(Activity)
Every record below must be retyped exactly, with the pictures left out.

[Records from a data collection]
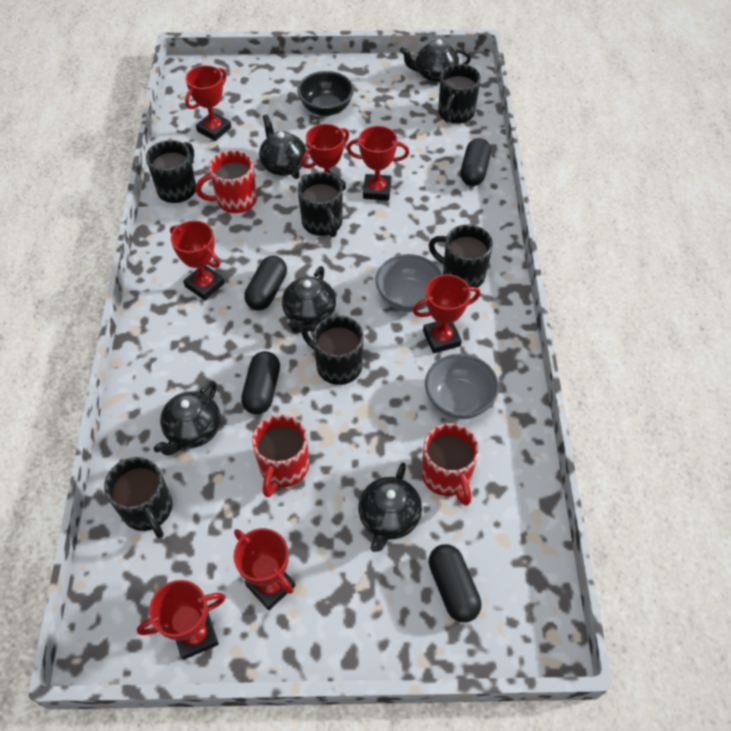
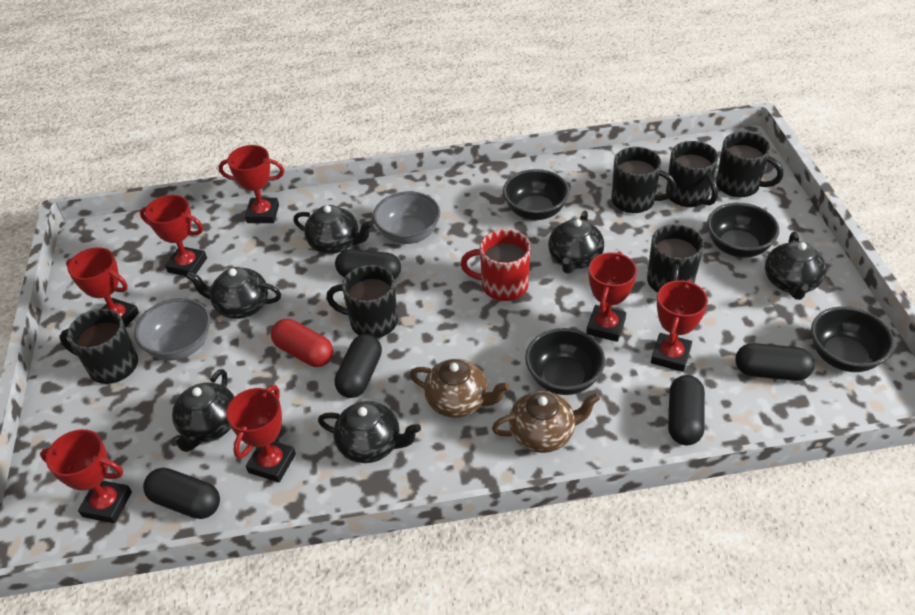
black bowl: 1 -> 4
black capsule: 4 -> 5
black teapot: 5 -> 6
brown teapot: 0 -> 2
red capsule: 0 -> 1
red mug: 3 -> 1

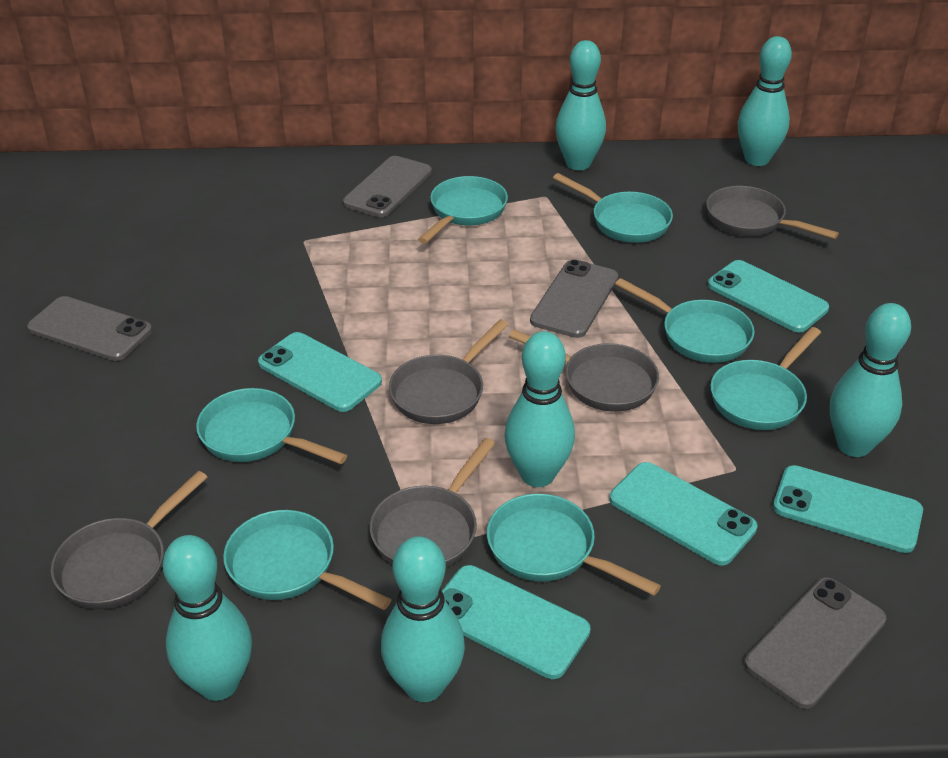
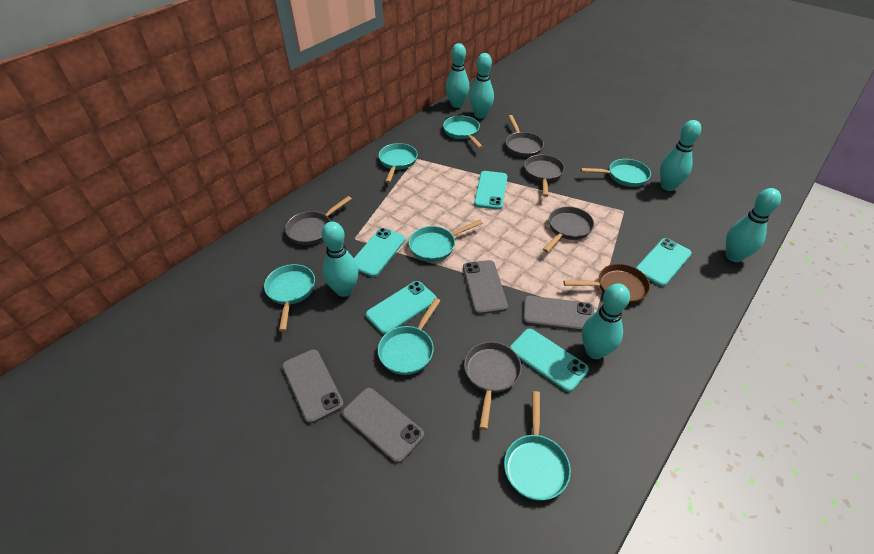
brown pan: 0 -> 1

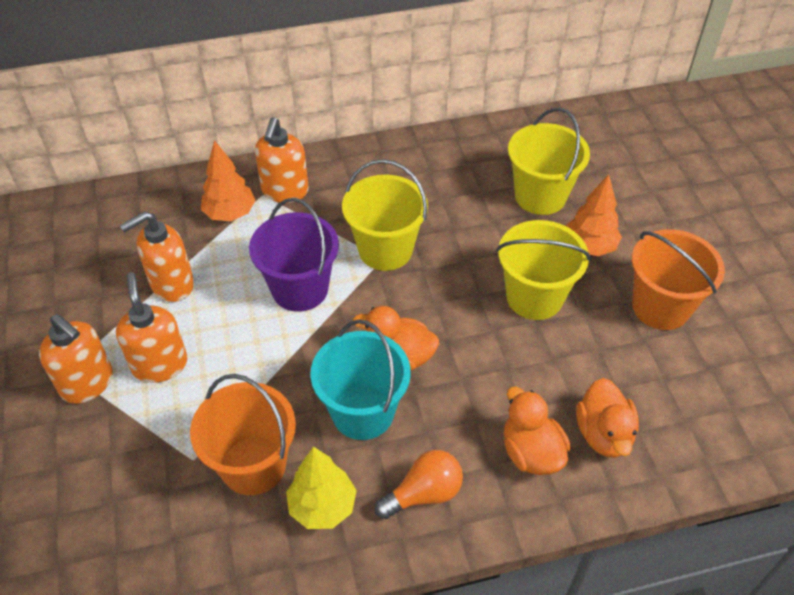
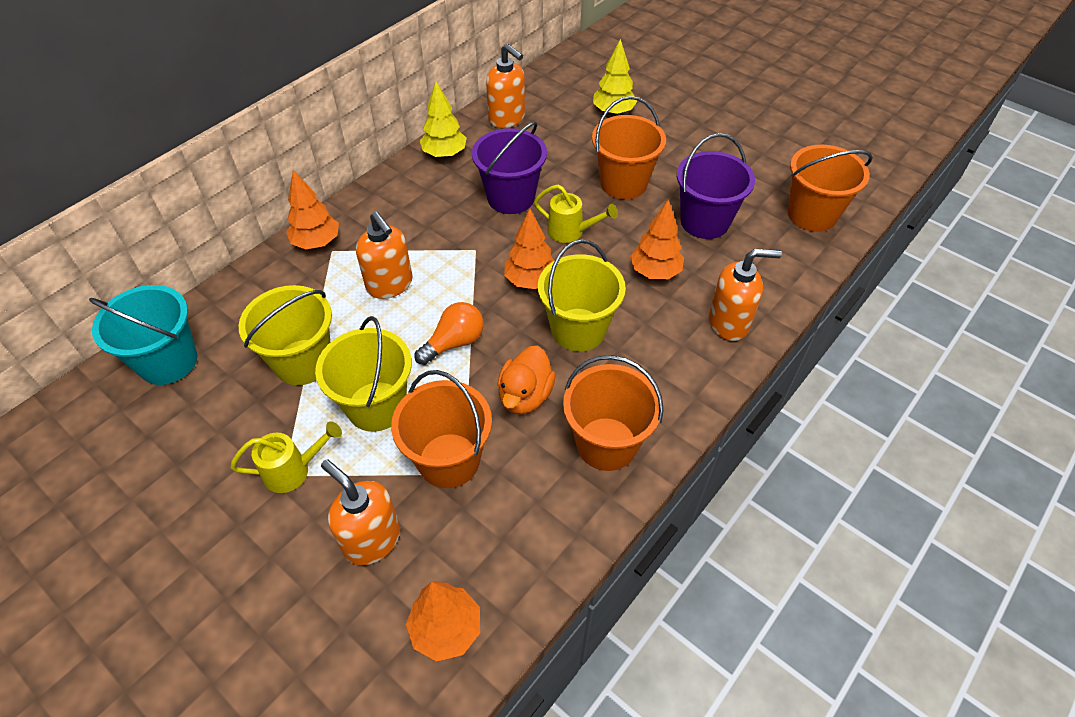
orange bucket: 2 -> 4
orange duck: 3 -> 1
orange tree: 2 -> 4
purple bucket: 1 -> 2
yellow tree: 1 -> 2
yellow watering can: 0 -> 2

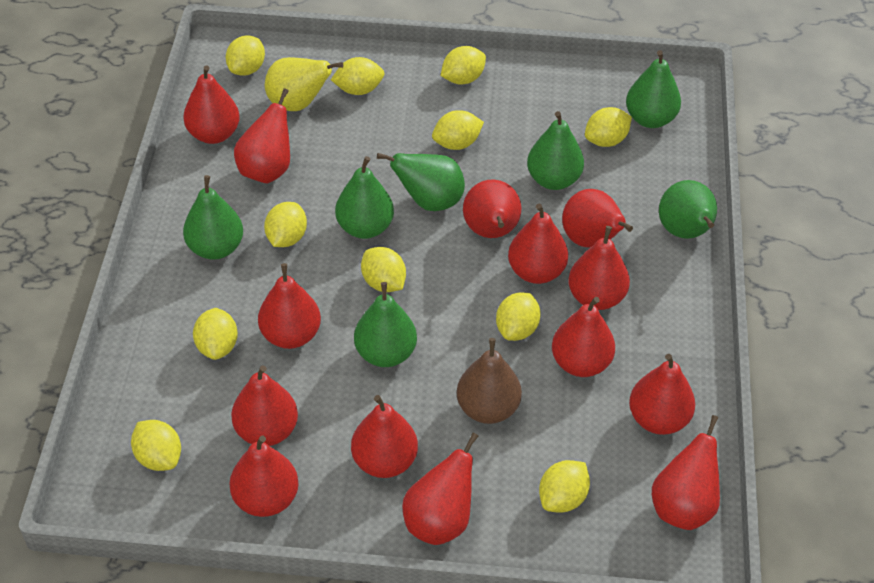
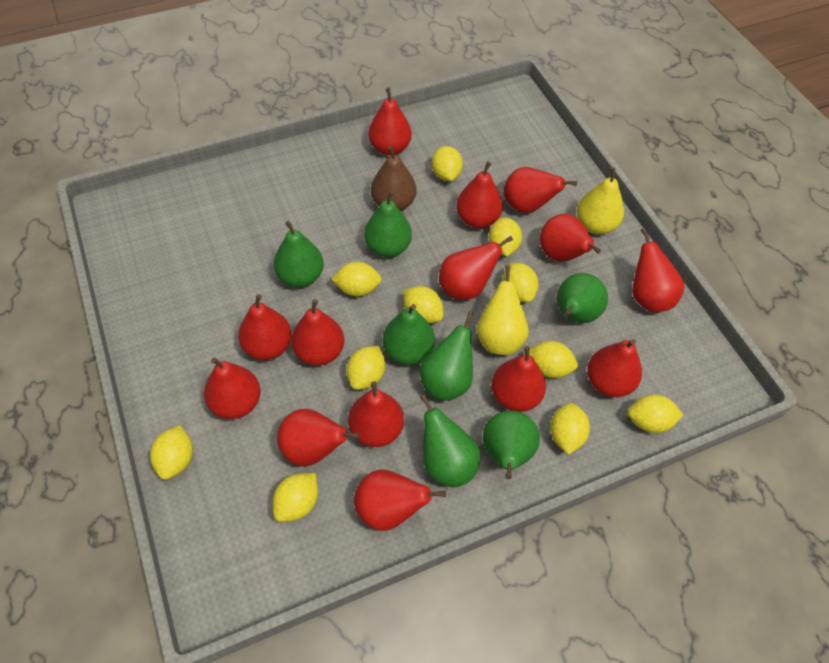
yellow pear: 1 -> 2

(Your solution)
black bowl: 1 -> 4
black capsule: 4 -> 5
black teapot: 5 -> 6
brown teapot: 0 -> 2
red capsule: 0 -> 1
red mug: 3 -> 1

brown pan: 0 -> 1

orange bucket: 2 -> 4
orange duck: 3 -> 1
orange tree: 2 -> 4
purple bucket: 1 -> 2
yellow tree: 1 -> 2
yellow watering can: 0 -> 2

yellow pear: 1 -> 2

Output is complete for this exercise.